[Object state comparisons]
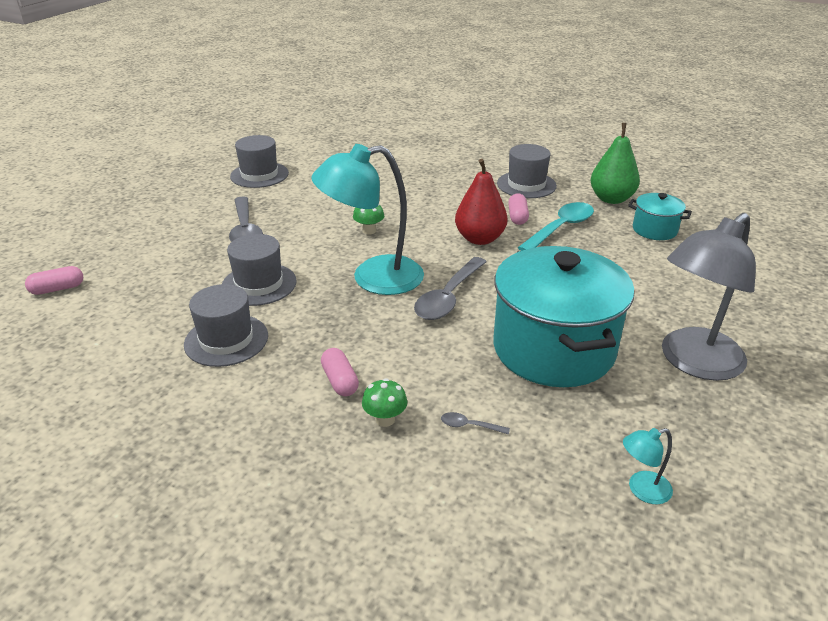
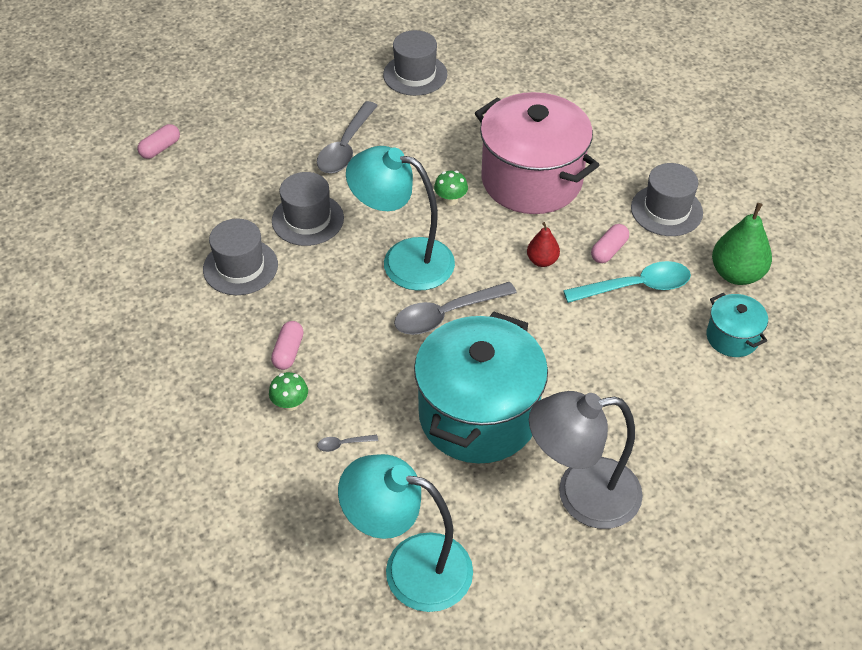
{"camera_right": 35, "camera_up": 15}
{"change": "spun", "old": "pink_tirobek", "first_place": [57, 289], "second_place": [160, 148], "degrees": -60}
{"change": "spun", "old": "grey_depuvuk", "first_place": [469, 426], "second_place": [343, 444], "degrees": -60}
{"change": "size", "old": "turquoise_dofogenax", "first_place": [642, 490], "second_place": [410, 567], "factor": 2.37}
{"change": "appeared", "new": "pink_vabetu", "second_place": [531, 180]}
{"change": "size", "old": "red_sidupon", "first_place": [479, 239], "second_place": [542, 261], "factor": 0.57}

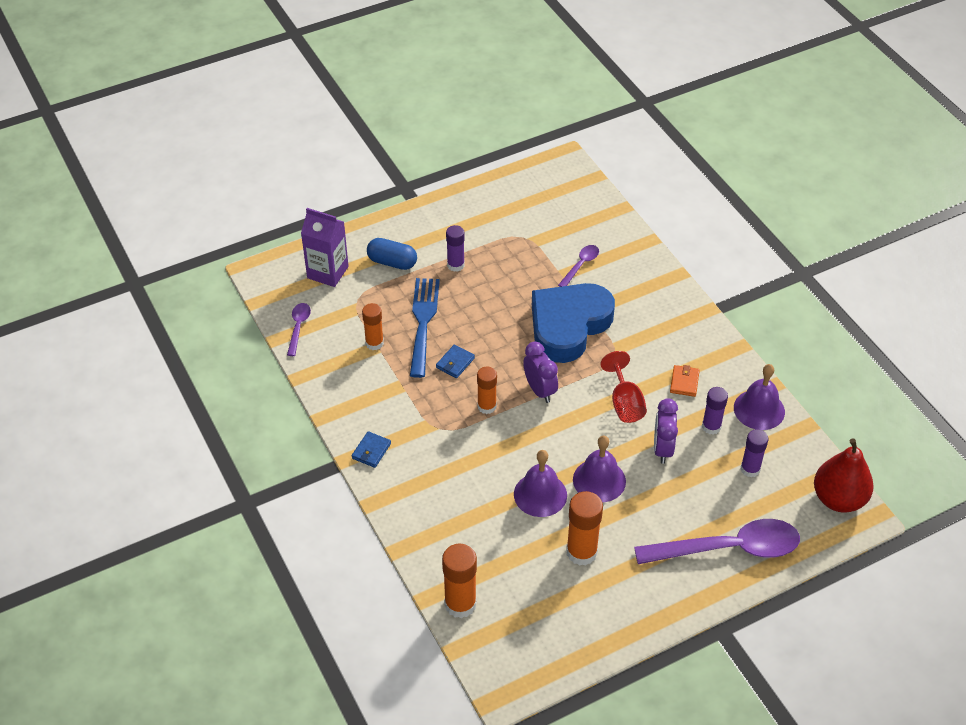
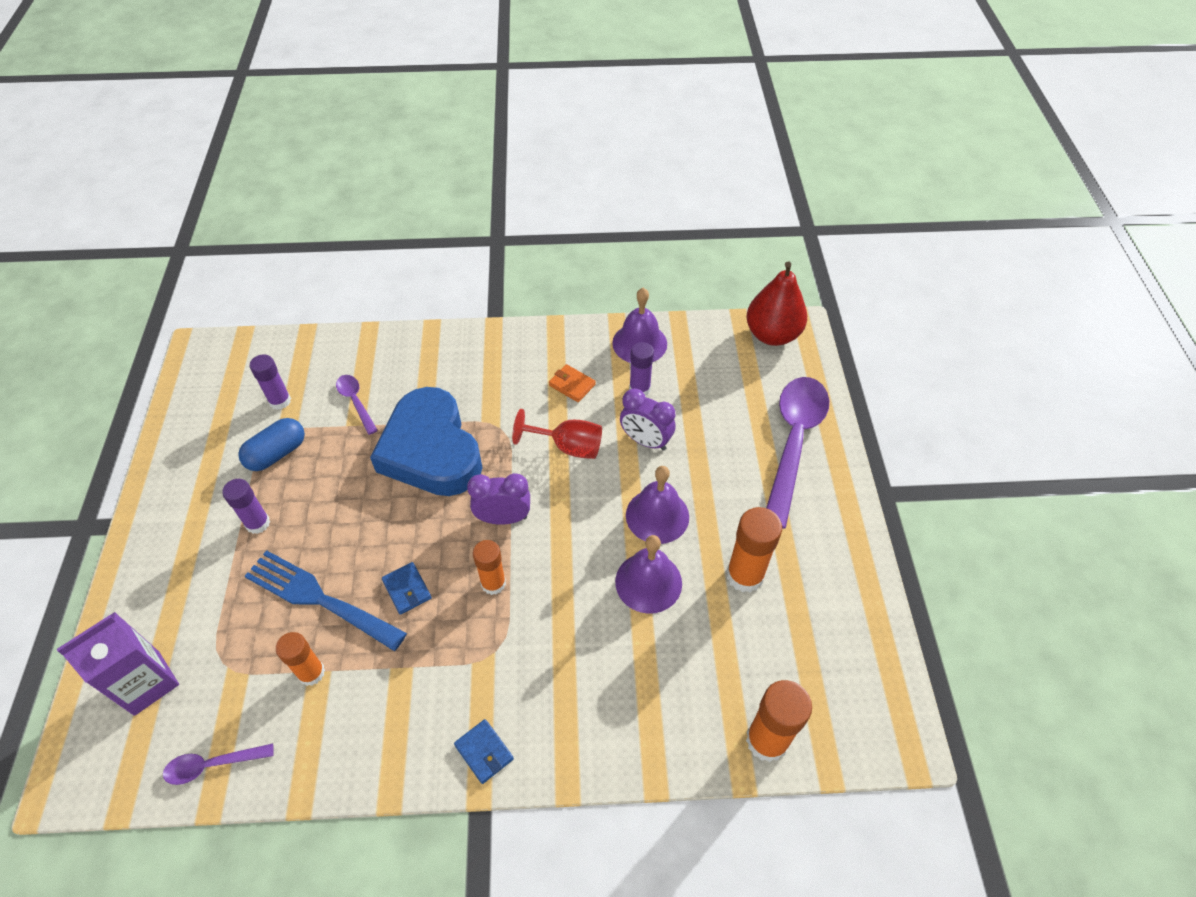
{"camera_right": -65, "camera_up": 5}
{"change": "spun", "old": "purple_depuvuk", "first_place": [298, 327], "second_place": [212, 765], "degrees": -45}
{"change": "relocated", "old": "blue_tirobek", "first_place": [392, 262], "second_place": [277, 453]}
{"change": "relocated", "old": "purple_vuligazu", "first_place": [750, 469], "second_place": [280, 401]}

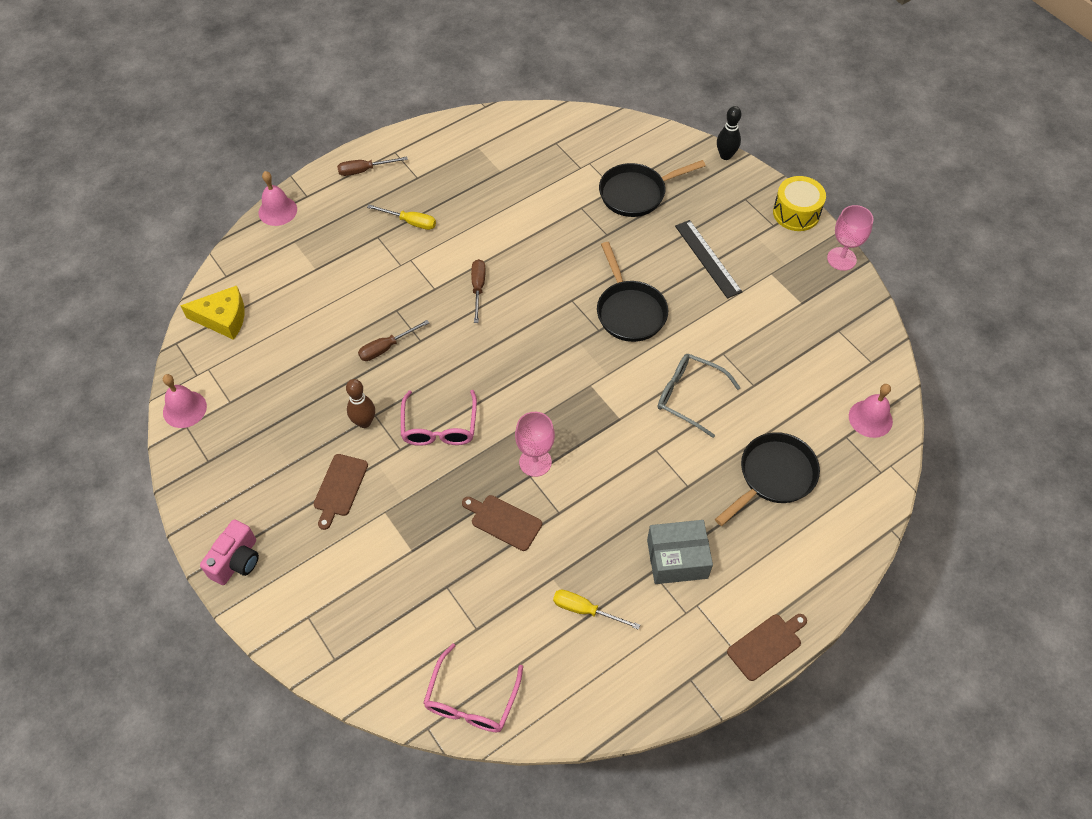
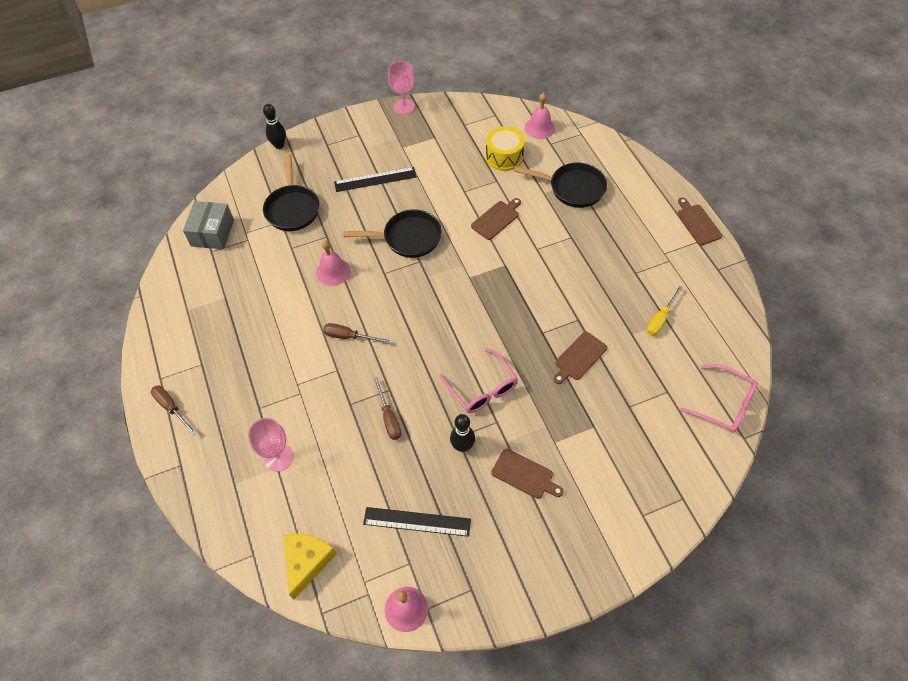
{"camera_right": -75, "camera_up": 0}
{"change": "spun", "old": "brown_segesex", "first_place": [364, 170], "second_place": [171, 408], "degrees": 135}
{"change": "relocated", "old": "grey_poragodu", "first_place": [677, 559], "second_place": [212, 233]}
{"change": "relocated", "old": "pink_vikosal", "first_place": [535, 462], "second_place": [278, 458]}
{"change": "relocated", "old": "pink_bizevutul", "first_place": [277, 211], "second_place": [333, 271]}
{"change": "appeared", "new": "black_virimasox", "second_place": [417, 521]}
{"change": "spun", "old": "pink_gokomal", "first_place": [439, 427], "second_place": [482, 388], "degrees": 45}
{"change": "colour", "old": "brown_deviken", "new": "black_deviken", "first_place": [364, 422], "second_place": [462, 446]}
{"change": "exchanged", "old": "grey_gokomal", "new": "brown_fusovobo", "first_place": [689, 396], "second_place": [496, 219]}
{"change": "relocated", "old": "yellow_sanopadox", "first_place": [796, 213], "second_place": [504, 157]}
{"change": "spun", "old": "black_dosopobax", "first_place": [773, 476], "second_place": [573, 188], "degrees": 135}
{"change": "missing", "old": "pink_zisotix", "first_place": [237, 561]}
{"change": "missing", "old": "yellow_segesex", "first_place": [410, 222]}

◆ About this task: Which lines of the entries above contain the word "relocated"? Copy each of them.

◆ Answer to this exercise:
{"change": "relocated", "old": "blue_tirobek", "first_place": [392, 262], "second_place": [277, 453]}
{"change": "relocated", "old": "purple_vuligazu", "first_place": [750, 469], "second_place": [280, 401]}
{"change": "relocated", "old": "grey_poragodu", "first_place": [677, 559], "second_place": [212, 233]}
{"change": "relocated", "old": "pink_vikosal", "first_place": [535, 462], "second_place": [278, 458]}
{"change": "relocated", "old": "pink_bizevutul", "first_place": [277, 211], "second_place": [333, 271]}
{"change": "relocated", "old": "yellow_sanopadox", "first_place": [796, 213], "second_place": [504, 157]}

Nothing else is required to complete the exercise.